> [Exercise aim]: Only the lines below starting at the one containing "camera: 75 degrees left, 10 degrees down" and ending at the one containing "(407, 259) = (567, 196): purple" belong in the answer, each copied exactly.

> [Data extracted from a collection]:
..............................

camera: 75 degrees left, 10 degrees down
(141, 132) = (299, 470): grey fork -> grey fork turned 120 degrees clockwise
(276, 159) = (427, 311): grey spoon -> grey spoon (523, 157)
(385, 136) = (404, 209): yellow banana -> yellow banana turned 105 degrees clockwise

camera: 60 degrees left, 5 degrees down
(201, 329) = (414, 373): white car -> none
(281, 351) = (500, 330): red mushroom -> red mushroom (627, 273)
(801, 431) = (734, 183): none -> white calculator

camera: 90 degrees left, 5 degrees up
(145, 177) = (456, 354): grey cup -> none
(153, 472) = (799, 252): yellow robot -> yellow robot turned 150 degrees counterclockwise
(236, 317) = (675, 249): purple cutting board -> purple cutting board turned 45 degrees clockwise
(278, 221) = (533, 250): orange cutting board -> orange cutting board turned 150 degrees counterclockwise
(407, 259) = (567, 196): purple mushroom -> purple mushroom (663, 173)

..............................

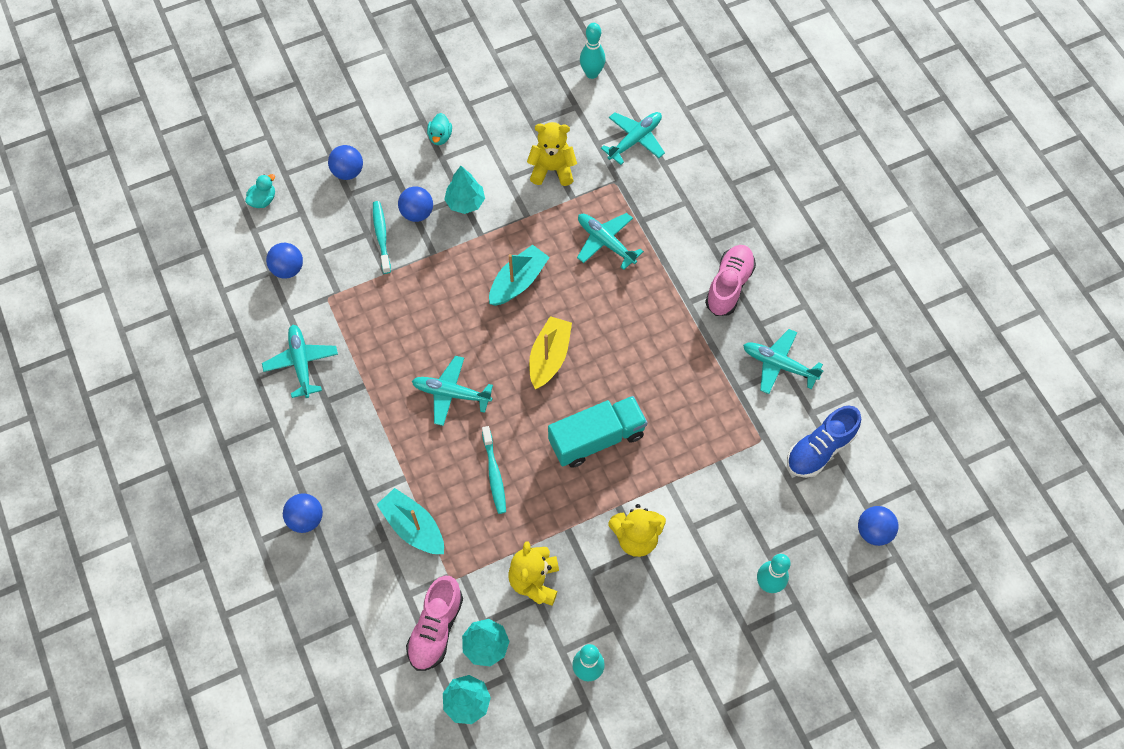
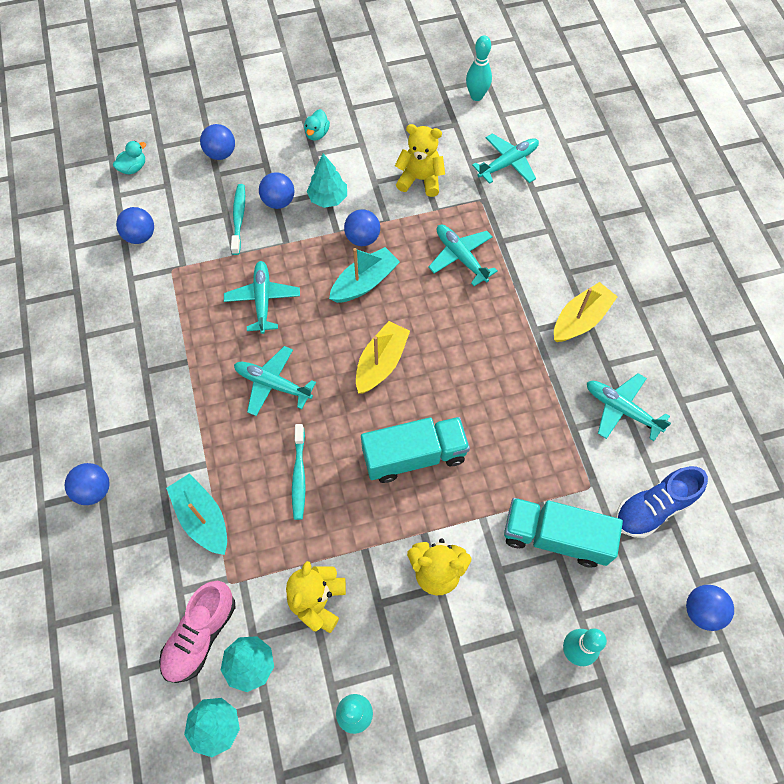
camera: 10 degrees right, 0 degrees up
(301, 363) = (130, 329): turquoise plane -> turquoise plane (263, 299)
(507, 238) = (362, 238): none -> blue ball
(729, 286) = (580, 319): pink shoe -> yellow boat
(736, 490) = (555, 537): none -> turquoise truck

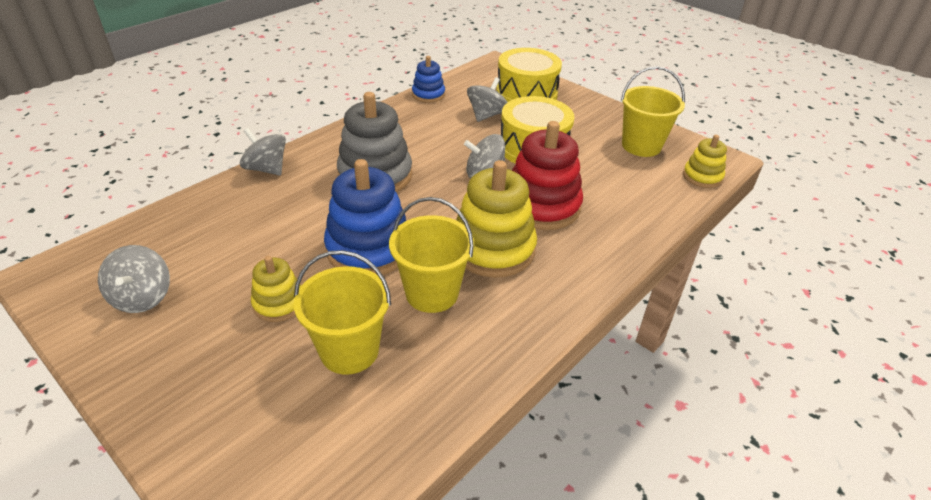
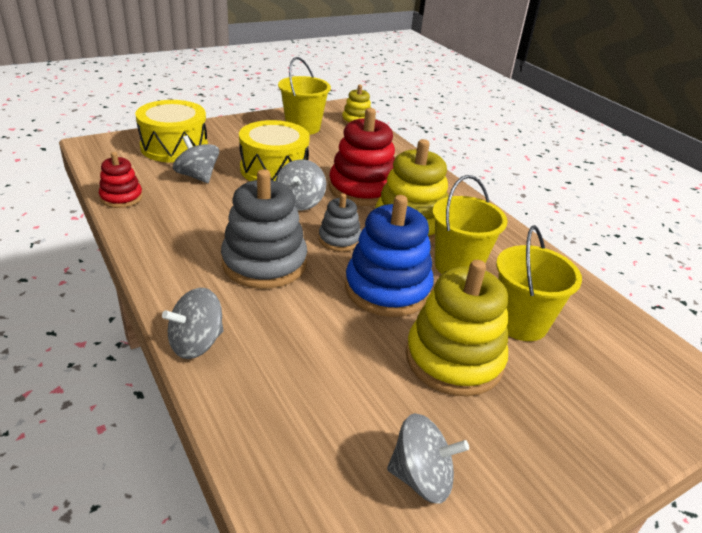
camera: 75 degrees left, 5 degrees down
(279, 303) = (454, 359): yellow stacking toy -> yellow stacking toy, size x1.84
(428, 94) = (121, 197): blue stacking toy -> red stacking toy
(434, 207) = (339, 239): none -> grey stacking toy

..............................

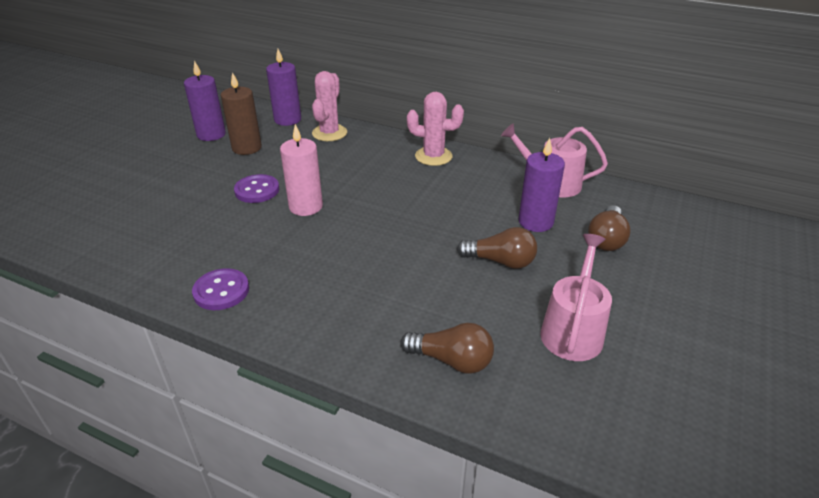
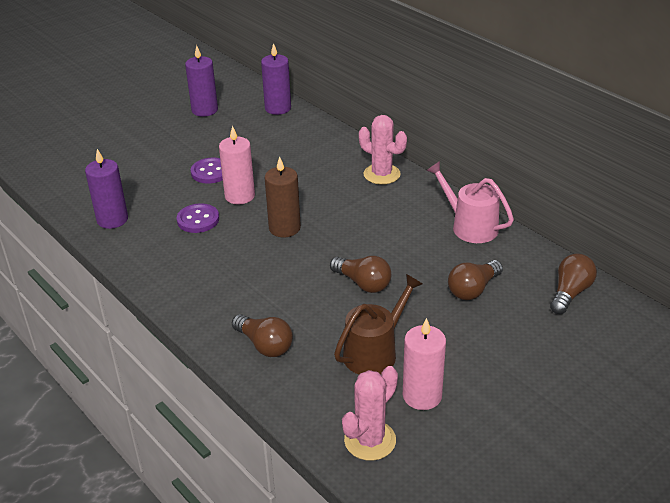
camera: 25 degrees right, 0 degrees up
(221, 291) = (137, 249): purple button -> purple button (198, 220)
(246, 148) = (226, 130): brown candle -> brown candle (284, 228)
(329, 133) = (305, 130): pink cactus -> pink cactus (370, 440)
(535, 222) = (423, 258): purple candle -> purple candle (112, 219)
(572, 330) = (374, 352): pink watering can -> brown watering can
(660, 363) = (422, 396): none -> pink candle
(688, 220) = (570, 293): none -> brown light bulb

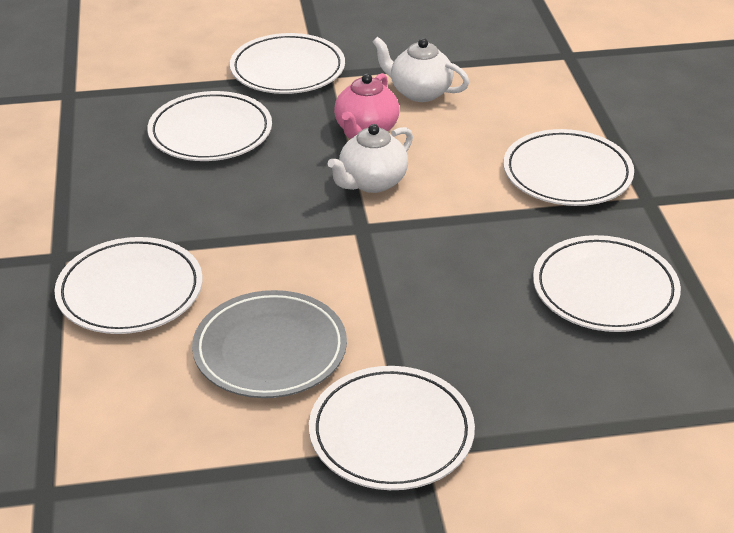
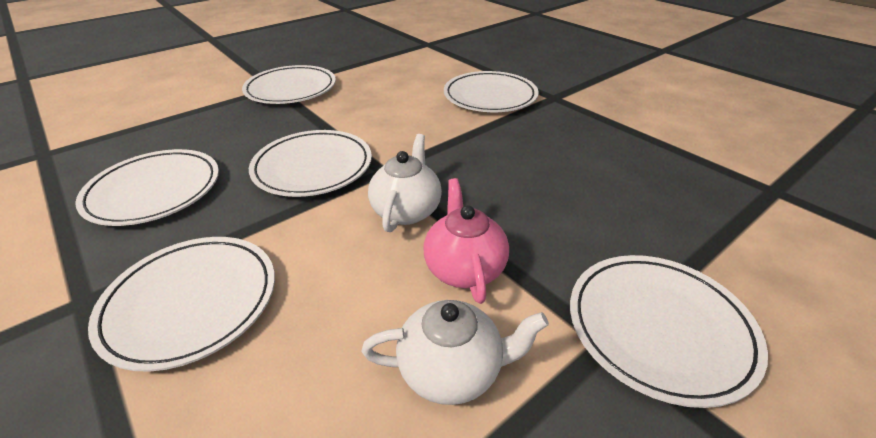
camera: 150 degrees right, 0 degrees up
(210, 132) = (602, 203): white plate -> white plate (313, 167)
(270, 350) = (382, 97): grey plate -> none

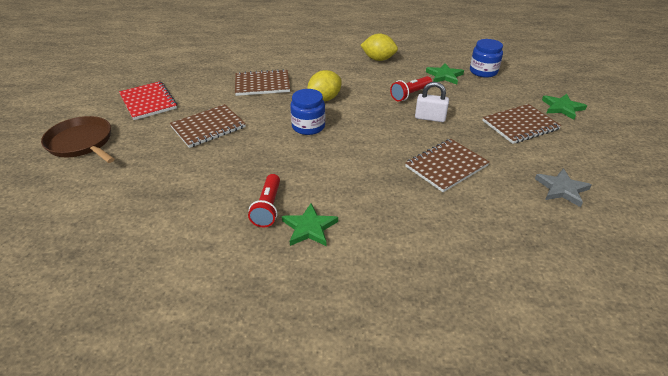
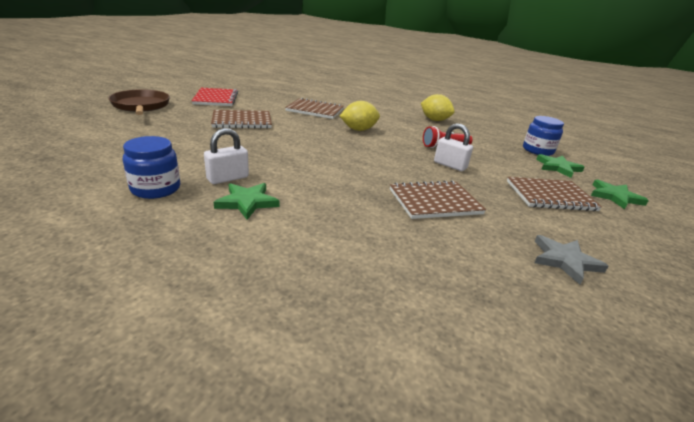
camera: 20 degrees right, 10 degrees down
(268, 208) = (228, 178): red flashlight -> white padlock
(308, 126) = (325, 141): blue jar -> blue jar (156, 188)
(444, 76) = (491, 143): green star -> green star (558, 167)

..............................

> [Response to the exercise]:
camera: 75 degrees left, 10 degrees down
(141, 132) = (299, 470): grey fork -> grey fork turned 120 degrees clockwise
(276, 159) = (427, 311): grey spoon -> grey spoon (523, 157)
(385, 136) = (404, 209): yellow banana -> yellow banana turned 105 degrees clockwise

camera: 60 degrees left, 5 degrees down
(201, 329) = (414, 373): white car -> none
(281, 351) = (500, 330): red mushroom -> red mushroom (627, 273)
(801, 431) = (734, 183): none -> white calculator

camera: 90 degrees left, 5 degrees up
(145, 177) = (456, 354): grey cup -> none
(153, 472) = (799, 252): yellow robot -> yellow robot turned 150 degrees counterclockwise
(236, 317) = (675, 249): purple cutting board -> purple cutting board turned 45 degrees clockwise
(278, 221) = (533, 250): orange cutting board -> orange cutting board turned 150 degrees counterclockwise
(407, 259) = (567, 196): purple mushroom -> purple mushroom (663, 173)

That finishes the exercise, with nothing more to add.